Wherever the word "dice" appears in a line of the data, that line should be copied.

= = = = =

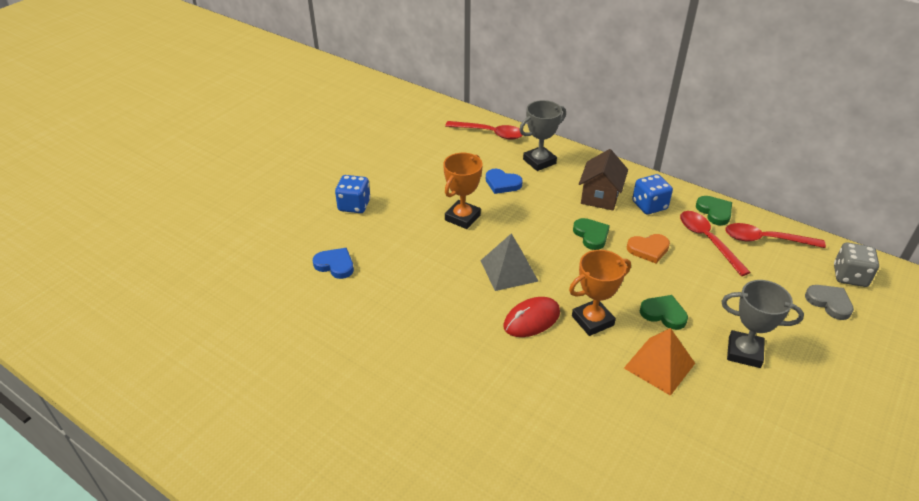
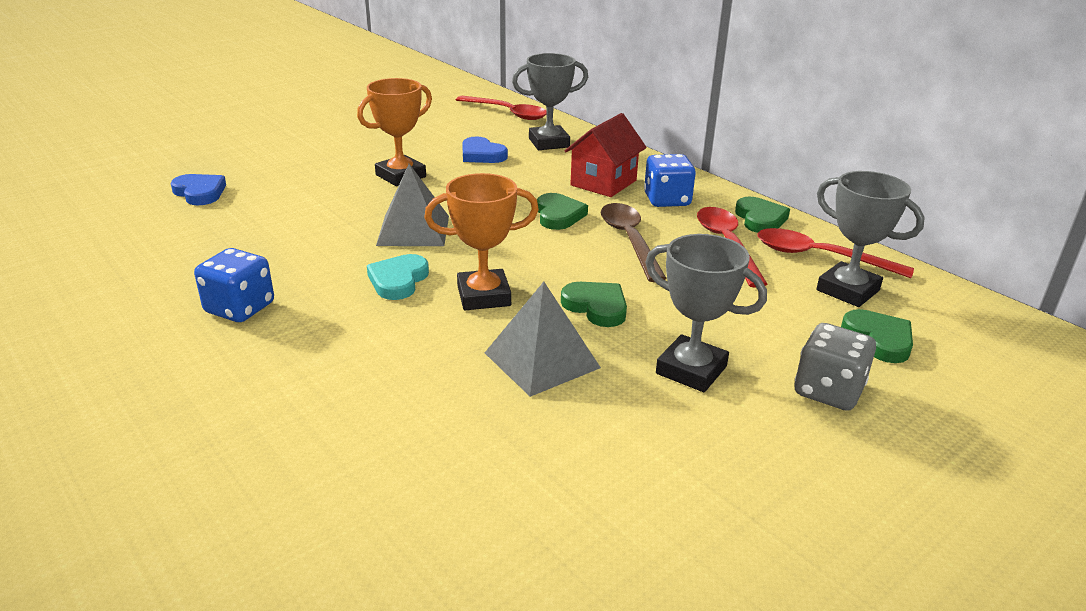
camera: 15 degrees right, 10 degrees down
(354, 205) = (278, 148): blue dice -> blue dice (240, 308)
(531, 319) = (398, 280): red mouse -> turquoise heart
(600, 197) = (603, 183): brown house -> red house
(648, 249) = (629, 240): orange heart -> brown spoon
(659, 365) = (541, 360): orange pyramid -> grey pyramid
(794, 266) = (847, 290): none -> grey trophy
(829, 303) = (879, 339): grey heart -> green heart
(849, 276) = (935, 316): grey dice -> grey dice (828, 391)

= = = = =

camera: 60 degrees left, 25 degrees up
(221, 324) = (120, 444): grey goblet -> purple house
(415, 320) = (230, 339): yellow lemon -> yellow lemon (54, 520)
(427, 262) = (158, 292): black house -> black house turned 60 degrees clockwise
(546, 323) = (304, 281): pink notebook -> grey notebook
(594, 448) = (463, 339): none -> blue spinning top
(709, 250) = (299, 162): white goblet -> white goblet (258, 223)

= = = = =

-- Finished exercise --
(354, 205) = (278, 148): blue dice -> blue dice (240, 308)
(849, 276) = (935, 316): grey dice -> grey dice (828, 391)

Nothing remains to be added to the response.